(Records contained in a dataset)
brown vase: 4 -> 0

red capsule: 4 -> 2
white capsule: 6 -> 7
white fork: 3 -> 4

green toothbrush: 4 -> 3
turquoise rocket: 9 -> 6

Exercise prompt:
What you write must match the records above exactly, line for line.

Answer space:
brown vase: 4 -> 0

red capsule: 4 -> 2
white capsule: 6 -> 7
white fork: 3 -> 4

green toothbrush: 4 -> 3
turquoise rocket: 9 -> 6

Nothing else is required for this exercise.